- _Task_
All lines between the one holding "JP101 pin 1: GND -> VS" and the end of the material below, both ends included, should be restated exactly.

- _Stored data_
---

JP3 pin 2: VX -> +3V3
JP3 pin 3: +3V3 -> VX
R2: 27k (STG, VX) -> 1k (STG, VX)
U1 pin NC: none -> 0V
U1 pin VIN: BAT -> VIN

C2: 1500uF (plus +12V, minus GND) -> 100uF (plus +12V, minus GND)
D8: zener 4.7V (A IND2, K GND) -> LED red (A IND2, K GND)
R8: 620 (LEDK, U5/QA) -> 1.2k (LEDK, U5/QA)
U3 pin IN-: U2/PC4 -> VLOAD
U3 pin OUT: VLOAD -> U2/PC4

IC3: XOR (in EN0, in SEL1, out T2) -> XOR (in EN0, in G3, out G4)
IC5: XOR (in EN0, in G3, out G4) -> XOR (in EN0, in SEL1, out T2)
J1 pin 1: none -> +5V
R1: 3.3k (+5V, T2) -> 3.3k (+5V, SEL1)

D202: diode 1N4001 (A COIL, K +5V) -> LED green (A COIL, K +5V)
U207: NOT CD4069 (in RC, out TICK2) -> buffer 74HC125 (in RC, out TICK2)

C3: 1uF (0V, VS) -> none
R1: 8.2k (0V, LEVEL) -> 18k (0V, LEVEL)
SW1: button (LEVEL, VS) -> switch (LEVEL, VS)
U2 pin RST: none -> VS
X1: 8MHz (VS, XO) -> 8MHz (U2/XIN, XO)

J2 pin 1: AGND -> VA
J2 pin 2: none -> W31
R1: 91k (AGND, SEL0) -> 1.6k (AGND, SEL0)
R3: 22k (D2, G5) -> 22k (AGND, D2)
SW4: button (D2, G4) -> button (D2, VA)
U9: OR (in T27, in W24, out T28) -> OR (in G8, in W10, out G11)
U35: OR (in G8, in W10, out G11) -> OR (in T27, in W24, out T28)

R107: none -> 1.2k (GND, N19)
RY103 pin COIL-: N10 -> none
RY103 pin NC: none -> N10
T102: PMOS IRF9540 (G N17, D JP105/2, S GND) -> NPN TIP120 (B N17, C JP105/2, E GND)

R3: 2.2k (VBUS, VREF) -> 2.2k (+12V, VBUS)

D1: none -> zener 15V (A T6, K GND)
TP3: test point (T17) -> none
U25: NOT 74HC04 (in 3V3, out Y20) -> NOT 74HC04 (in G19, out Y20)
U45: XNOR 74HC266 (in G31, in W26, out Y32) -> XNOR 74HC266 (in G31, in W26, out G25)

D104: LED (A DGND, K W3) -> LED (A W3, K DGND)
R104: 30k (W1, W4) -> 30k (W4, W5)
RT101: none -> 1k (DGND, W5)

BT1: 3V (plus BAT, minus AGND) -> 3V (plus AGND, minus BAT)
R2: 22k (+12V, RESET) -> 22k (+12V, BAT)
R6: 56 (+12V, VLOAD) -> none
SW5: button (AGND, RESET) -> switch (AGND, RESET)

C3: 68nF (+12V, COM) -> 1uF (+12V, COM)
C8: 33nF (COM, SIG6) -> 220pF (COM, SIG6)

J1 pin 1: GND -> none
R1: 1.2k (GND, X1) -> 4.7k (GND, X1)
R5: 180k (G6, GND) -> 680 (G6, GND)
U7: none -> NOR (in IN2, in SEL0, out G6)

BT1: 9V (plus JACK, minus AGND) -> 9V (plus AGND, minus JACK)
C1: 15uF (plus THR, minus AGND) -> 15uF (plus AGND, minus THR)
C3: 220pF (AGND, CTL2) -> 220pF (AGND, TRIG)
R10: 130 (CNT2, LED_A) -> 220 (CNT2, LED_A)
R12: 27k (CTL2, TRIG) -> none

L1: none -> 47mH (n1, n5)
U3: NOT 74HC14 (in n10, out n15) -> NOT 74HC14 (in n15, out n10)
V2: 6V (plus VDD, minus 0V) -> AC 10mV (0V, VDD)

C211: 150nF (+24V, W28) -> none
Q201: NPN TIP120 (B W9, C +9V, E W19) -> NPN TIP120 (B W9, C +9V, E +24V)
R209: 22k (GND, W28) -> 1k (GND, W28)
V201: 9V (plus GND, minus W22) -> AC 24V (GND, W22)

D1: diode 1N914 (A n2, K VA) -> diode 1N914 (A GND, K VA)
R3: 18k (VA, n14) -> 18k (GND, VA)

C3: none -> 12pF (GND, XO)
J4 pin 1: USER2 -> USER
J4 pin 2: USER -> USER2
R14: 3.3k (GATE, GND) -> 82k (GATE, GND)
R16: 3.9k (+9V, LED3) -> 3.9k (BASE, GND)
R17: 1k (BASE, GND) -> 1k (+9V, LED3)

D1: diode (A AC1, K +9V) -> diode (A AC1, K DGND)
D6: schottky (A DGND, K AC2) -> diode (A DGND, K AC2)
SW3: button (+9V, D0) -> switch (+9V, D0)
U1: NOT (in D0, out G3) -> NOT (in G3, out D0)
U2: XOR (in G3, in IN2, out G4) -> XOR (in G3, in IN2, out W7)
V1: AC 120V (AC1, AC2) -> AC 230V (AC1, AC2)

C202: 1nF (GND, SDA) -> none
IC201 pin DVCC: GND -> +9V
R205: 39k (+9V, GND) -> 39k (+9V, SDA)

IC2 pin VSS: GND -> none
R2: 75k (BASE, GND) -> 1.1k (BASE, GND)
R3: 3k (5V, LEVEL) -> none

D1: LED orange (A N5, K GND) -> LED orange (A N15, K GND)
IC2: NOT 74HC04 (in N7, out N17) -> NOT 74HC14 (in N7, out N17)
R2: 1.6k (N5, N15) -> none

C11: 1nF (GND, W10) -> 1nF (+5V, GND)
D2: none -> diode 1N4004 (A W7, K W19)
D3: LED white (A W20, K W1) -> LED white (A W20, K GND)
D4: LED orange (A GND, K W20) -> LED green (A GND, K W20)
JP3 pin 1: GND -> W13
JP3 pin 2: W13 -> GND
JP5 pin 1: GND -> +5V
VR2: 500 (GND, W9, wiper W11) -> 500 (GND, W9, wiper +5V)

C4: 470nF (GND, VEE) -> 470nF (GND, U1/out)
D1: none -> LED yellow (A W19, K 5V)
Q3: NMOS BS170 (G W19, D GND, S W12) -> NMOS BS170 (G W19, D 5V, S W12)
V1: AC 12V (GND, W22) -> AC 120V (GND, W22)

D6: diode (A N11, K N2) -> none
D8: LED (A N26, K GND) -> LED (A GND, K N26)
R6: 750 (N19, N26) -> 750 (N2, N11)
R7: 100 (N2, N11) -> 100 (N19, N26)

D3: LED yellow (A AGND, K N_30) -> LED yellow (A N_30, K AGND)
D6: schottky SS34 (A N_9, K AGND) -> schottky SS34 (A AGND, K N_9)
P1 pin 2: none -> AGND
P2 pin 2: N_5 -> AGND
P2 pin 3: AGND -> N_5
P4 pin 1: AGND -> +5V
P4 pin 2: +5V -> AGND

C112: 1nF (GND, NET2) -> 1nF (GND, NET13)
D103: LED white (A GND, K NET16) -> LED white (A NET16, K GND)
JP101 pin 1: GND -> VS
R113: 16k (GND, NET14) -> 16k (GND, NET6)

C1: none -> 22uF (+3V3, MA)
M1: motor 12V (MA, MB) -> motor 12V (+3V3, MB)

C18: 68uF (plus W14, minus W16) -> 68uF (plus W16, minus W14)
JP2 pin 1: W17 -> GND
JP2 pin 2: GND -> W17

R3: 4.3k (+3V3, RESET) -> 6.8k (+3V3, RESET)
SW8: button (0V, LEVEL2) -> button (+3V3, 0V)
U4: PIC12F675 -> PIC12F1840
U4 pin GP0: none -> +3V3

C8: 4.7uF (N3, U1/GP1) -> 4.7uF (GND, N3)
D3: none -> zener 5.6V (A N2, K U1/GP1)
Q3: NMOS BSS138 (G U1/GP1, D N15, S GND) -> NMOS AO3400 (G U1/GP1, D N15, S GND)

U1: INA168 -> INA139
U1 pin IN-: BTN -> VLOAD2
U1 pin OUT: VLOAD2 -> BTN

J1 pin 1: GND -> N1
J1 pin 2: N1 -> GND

---

- _Response for this exercise_
JP101 pin 1: GND -> VS
R113: 16k (GND, NET14) -> 16k (GND, NET6)

C1: none -> 22uF (+3V3, MA)
M1: motor 12V (MA, MB) -> motor 12V (+3V3, MB)

C18: 68uF (plus W14, minus W16) -> 68uF (plus W16, minus W14)
JP2 pin 1: W17 -> GND
JP2 pin 2: GND -> W17

R3: 4.3k (+3V3, RESET) -> 6.8k (+3V3, RESET)
SW8: button (0V, LEVEL2) -> button (+3V3, 0V)
U4: PIC12F675 -> PIC12F1840
U4 pin GP0: none -> +3V3

C8: 4.7uF (N3, U1/GP1) -> 4.7uF (GND, N3)
D3: none -> zener 5.6V (A N2, K U1/GP1)
Q3: NMOS BSS138 (G U1/GP1, D N15, S GND) -> NMOS AO3400 (G U1/GP1, D N15, S GND)

U1: INA168 -> INA139
U1 pin IN-: BTN -> VLOAD2
U1 pin OUT: VLOAD2 -> BTN

J1 pin 1: GND -> N1
J1 pin 2: N1 -> GND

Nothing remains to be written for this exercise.